▸ Data records
_ _ _ _ _ _ _

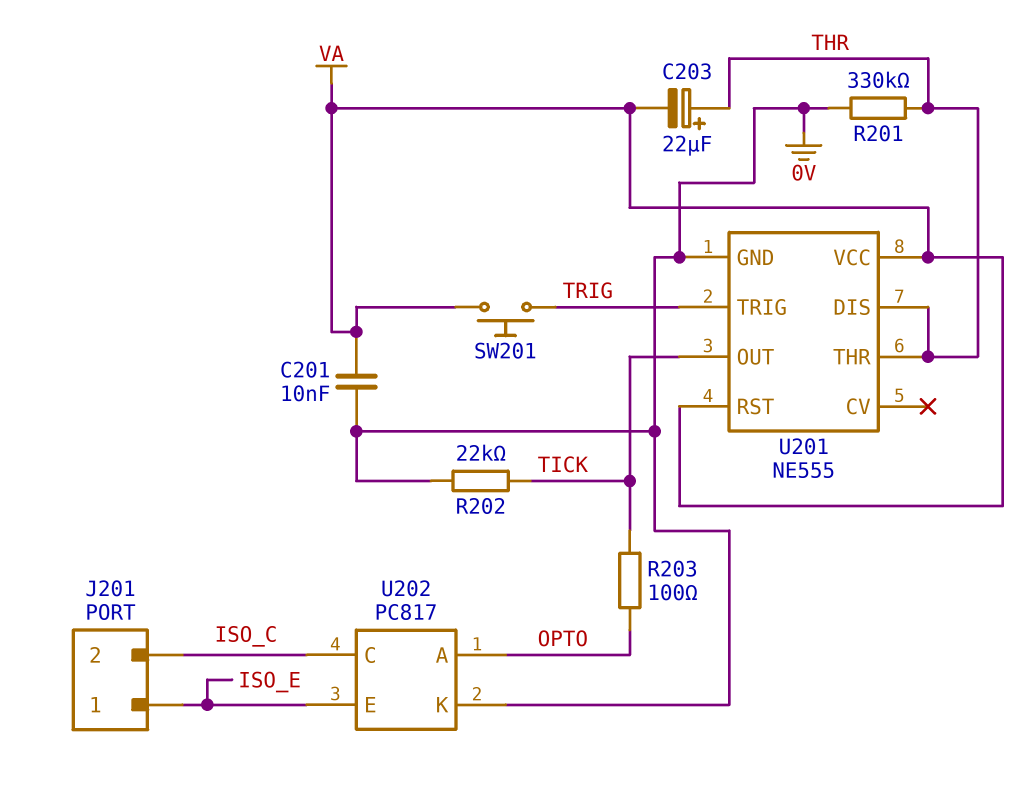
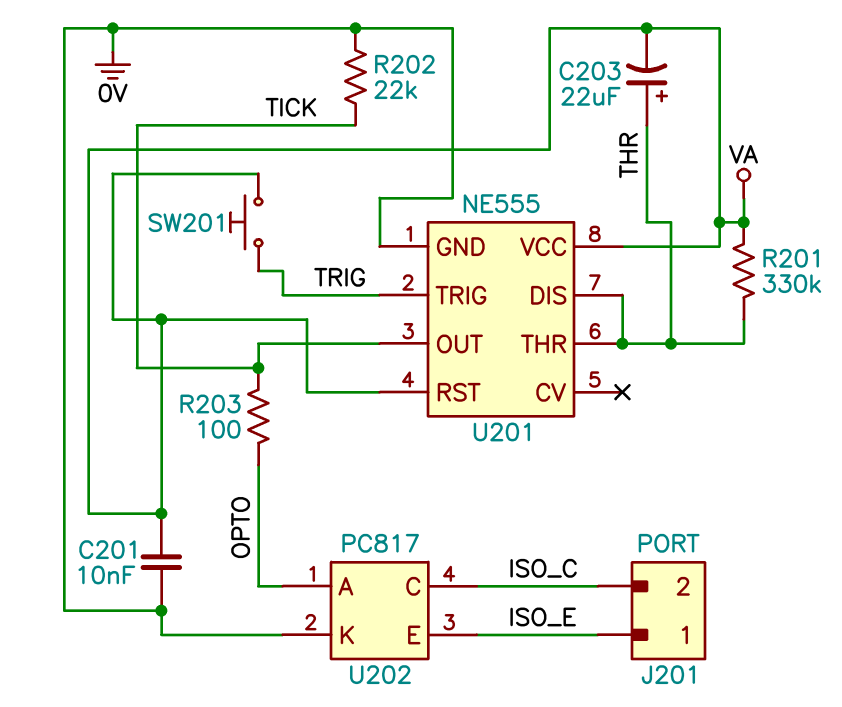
R201: 330k (0V, THR) -> 330k (THR, VA)

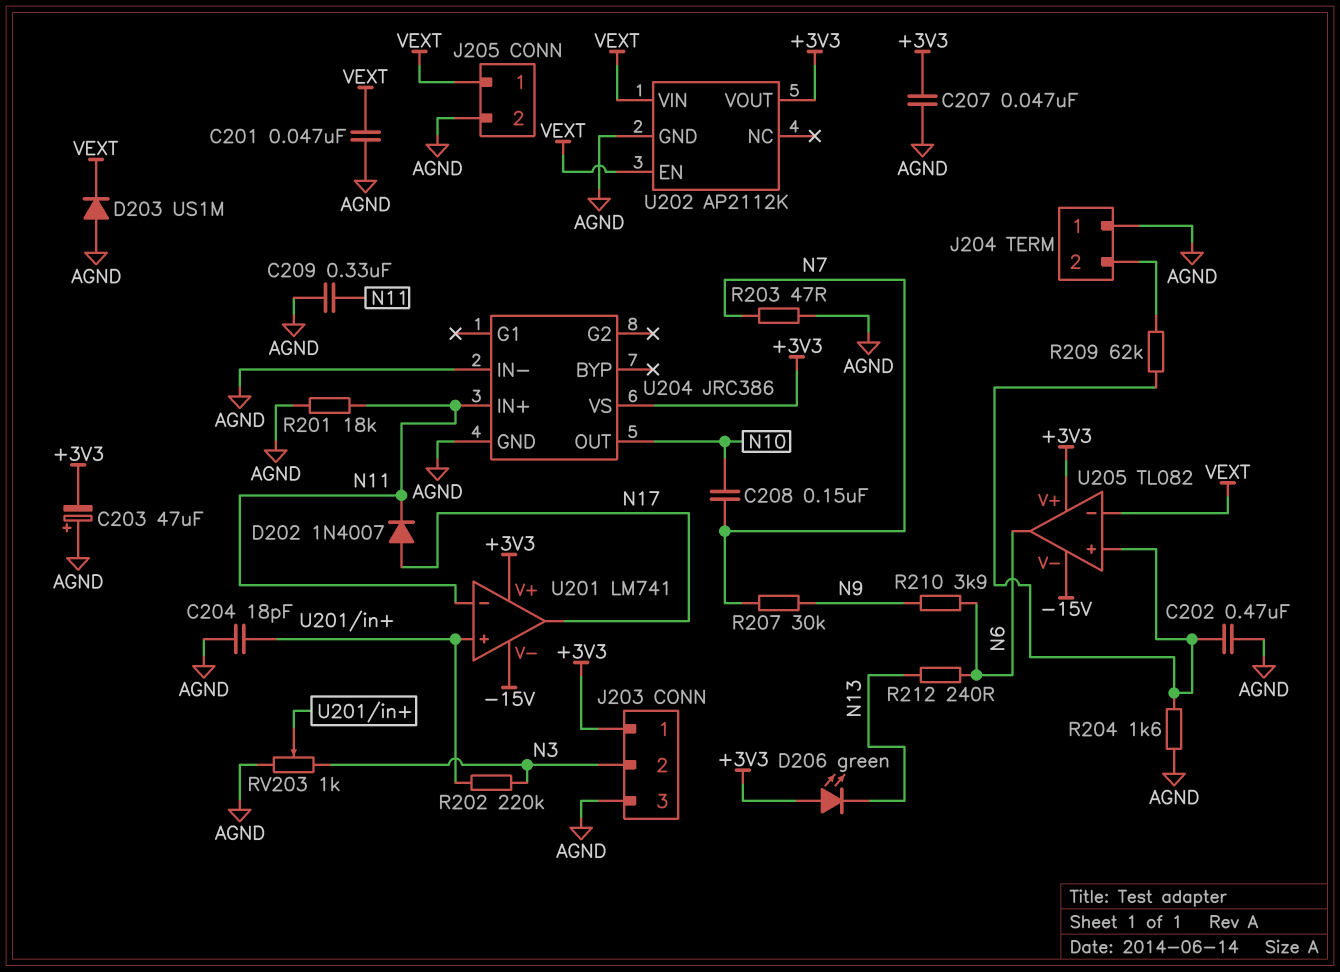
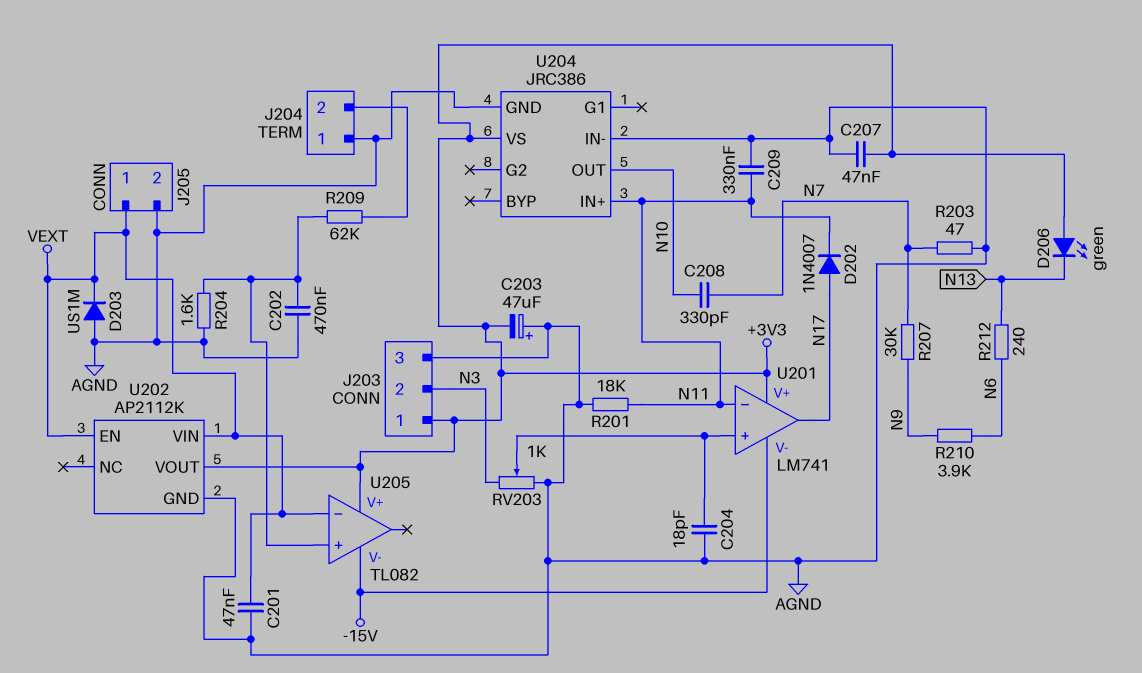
C208: 150nF (N7, N10) -> 330pF (N7, N10)
R202: 220k (N3, U201/in+) -> none
U205 pin out: N6 -> none

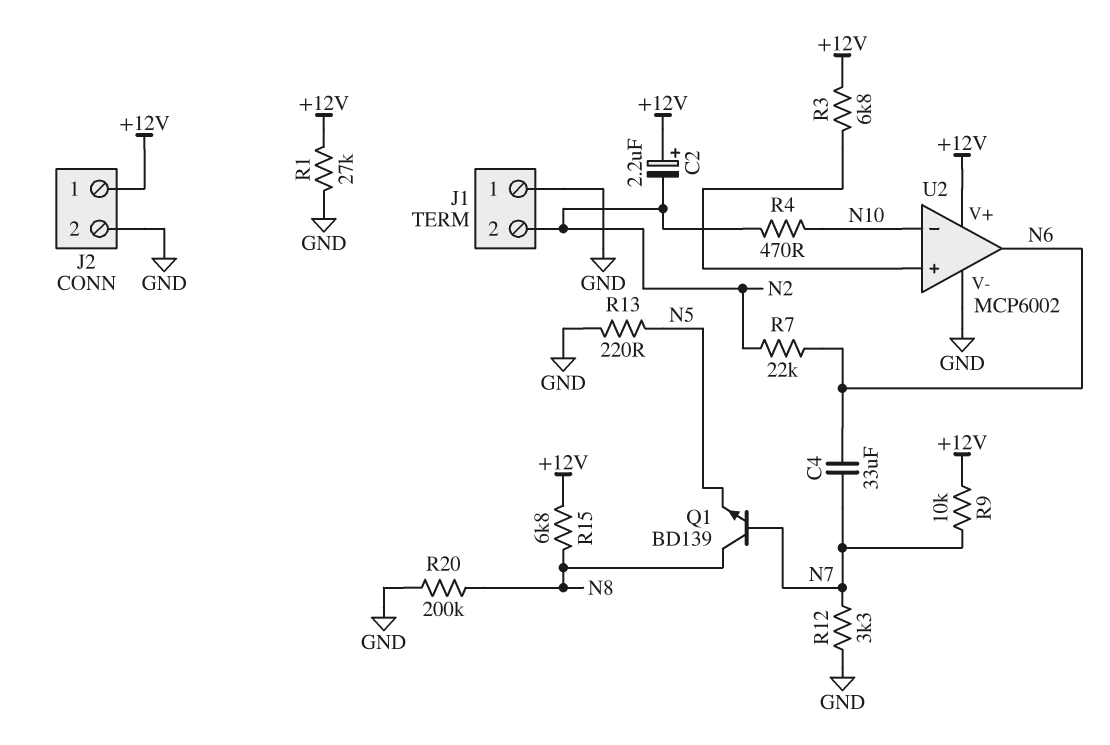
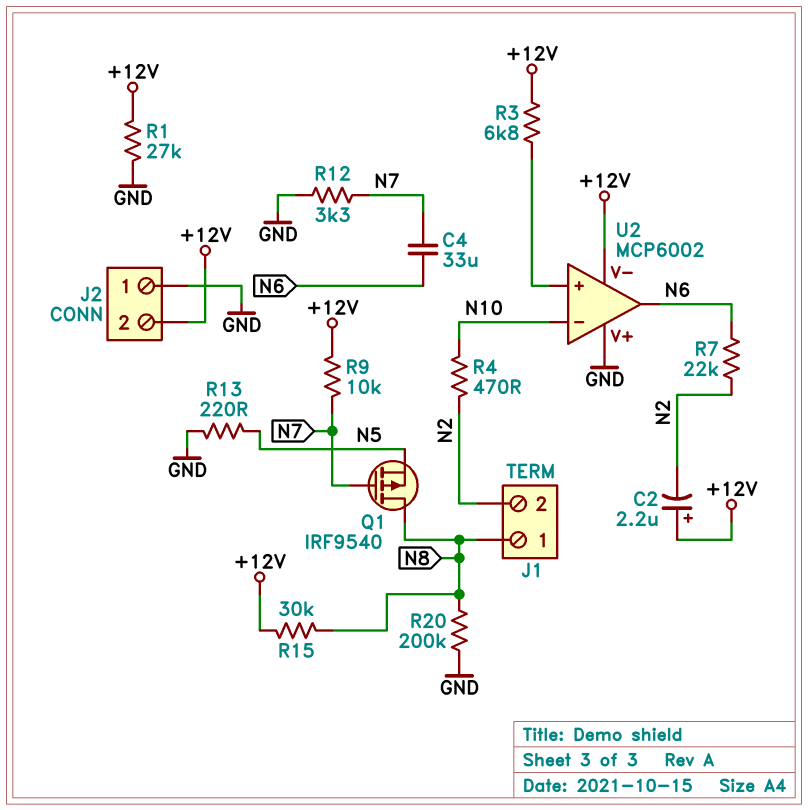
J1 pin 1: GND -> N8
J2 pin 1: +12V -> GND
J2 pin 2: GND -> +12V
Q1: NPN BD139 (B N7, C N8, E N5) -> PMOS IRF9540 (G N7, D N8, S N5)
R15: 6.8k (+12V, N8) -> 30k (+12V, N8)
U2 pin V+: +12V -> GND
U2 pin V-: GND -> +12V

_ _ _ _ _ _ _

▸ WHAT NEEDS TO BE DONE
Line by line, write out the data above exactly, without the pictures.

▸ ANSWER TO THIS PROBLEM
R201: 330k (0V, THR) -> 330k (THR, VA)

C208: 150nF (N7, N10) -> 330pF (N7, N10)
R202: 220k (N3, U201/in+) -> none
U205 pin out: N6 -> none

J1 pin 1: GND -> N8
J2 pin 1: +12V -> GND
J2 pin 2: GND -> +12V
Q1: NPN BD139 (B N7, C N8, E N5) -> PMOS IRF9540 (G N7, D N8, S N5)
R15: 6.8k (+12V, N8) -> 30k (+12V, N8)
U2 pin V+: +12V -> GND
U2 pin V-: GND -> +12V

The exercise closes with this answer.